▸ **WORK TO BE COMPLETED**
Every line below is to be given again precisely; images are to be left out.

▸ **AVAILABLE DATA**

◆ ◆ ◆ ◆

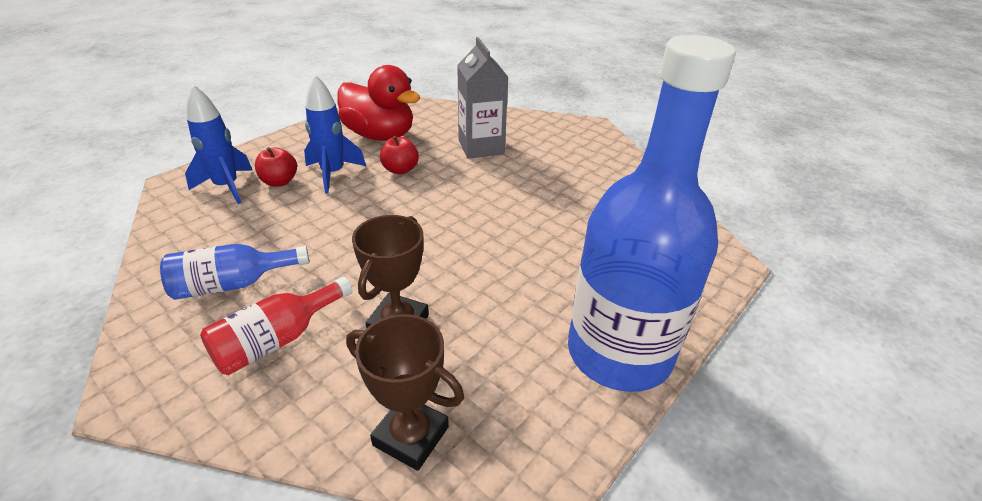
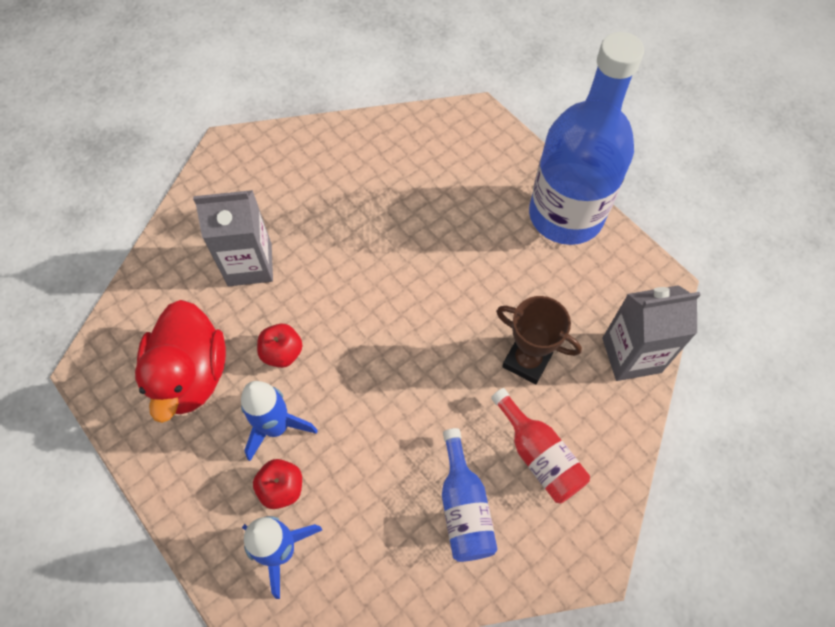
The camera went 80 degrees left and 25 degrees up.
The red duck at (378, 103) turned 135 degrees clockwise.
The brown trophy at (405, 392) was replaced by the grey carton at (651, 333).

◆ ◆ ◆ ◆

▸ **RESPONSE**
The camera went 80 degrees left and 25 degrees up.
The red duck at (378, 103) turned 135 degrees clockwise.
The brown trophy at (405, 392) was replaced by the grey carton at (651, 333).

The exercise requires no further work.